Activity: Repeat every record exactly as written, but leave out the pictures.

◆ ◆ ◆

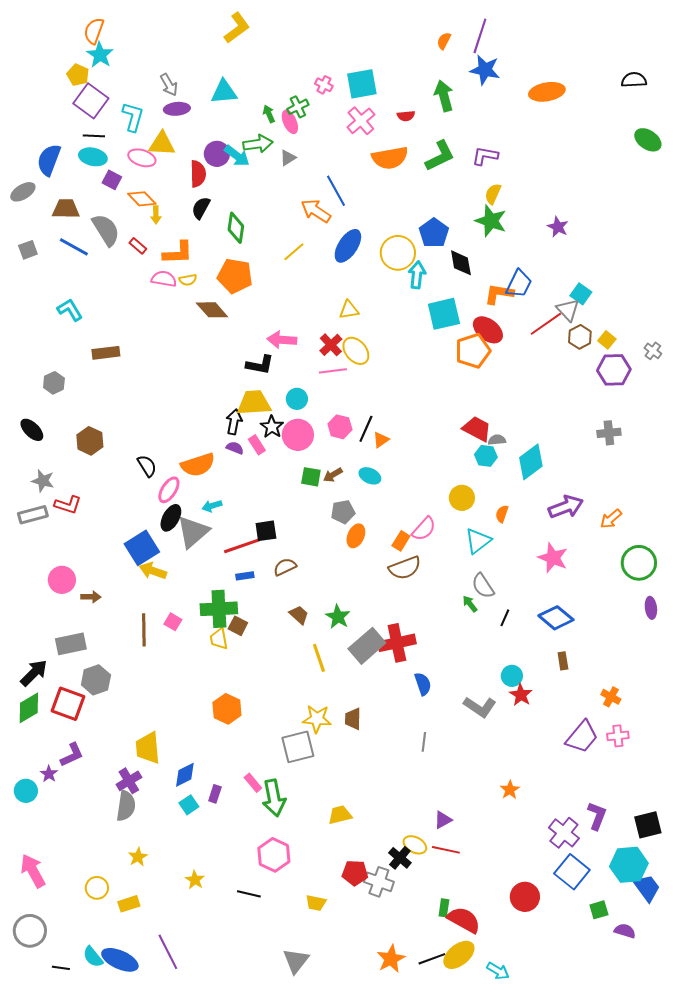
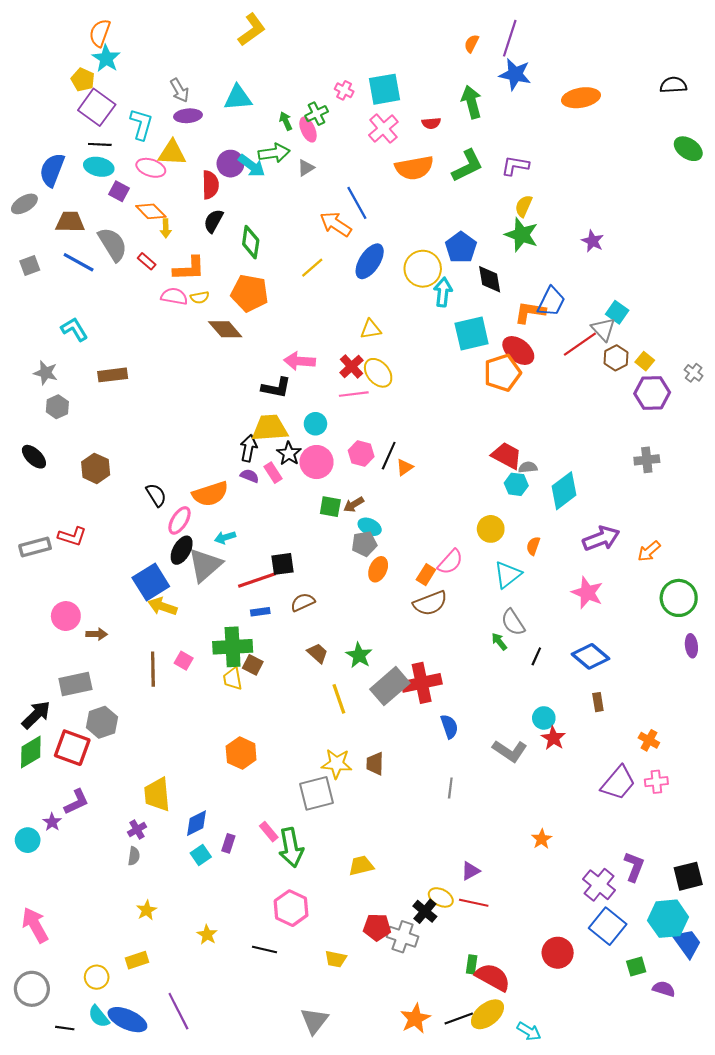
cyan ellipse: (370, 476) -> (370, 527), moved
gray star: (43, 481) -> (46, 373), moved
purple cross: (129, 781) -> (137, 829), size x0.7
gray semicircle: (126, 806) -> (134, 856), size x0.6
yellow circle: (97, 888) -> (97, 977), moved

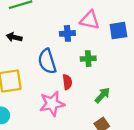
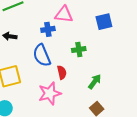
pink triangle: (90, 20) -> (64, 14), moved
blue cross: (67, 33) -> (48, 29), moved

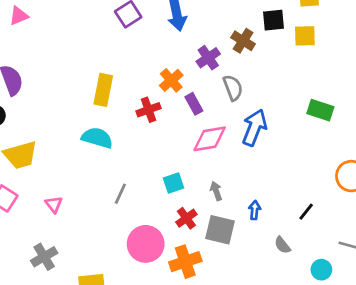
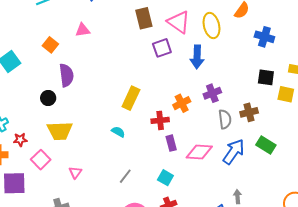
brown cross: (243, 41) -> (249, 112), moved, turned 30
purple rectangle: (194, 104) -> (171, 143), moved
green rectangle: (320, 110) -> (266, 145), moved
cyan semicircle: (97, 138) -> (118, 132), size x0.6
cyan square: (173, 183) -> (165, 178), turned 35
gray arrow: (216, 191) -> (238, 197), moved

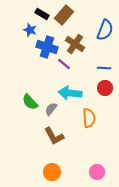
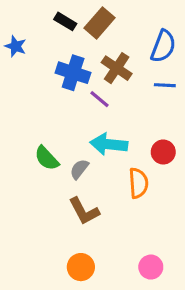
blue star: (30, 30) -> (16, 46), moved
blue line: (104, 68) -> (165, 85), moved
red circle: (105, 88) -> (163, 152), moved

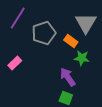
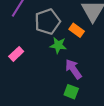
green star: (82, 58) -> (58, 45), moved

◆ ◆ ◆

Exercise output:
cyan ellipse: (370, 476) -> (370, 527), moved
gray star: (43, 481) -> (46, 373), moved
purple cross: (129, 781) -> (137, 829), size x0.7
gray semicircle: (126, 806) -> (134, 856), size x0.6
yellow circle: (97, 888) -> (97, 977), moved

pink triangle: (90, 20) -> (64, 14), moved
blue cross: (67, 33) -> (48, 29), moved

brown cross: (243, 41) -> (249, 112), moved, turned 30
purple rectangle: (194, 104) -> (171, 143), moved
green rectangle: (320, 110) -> (266, 145), moved
cyan semicircle: (97, 138) -> (118, 132), size x0.6
cyan square: (173, 183) -> (165, 178), turned 35
gray arrow: (216, 191) -> (238, 197), moved

blue star: (30, 30) -> (16, 46), moved
blue line: (104, 68) -> (165, 85), moved
red circle: (105, 88) -> (163, 152), moved

green star: (82, 58) -> (58, 45), moved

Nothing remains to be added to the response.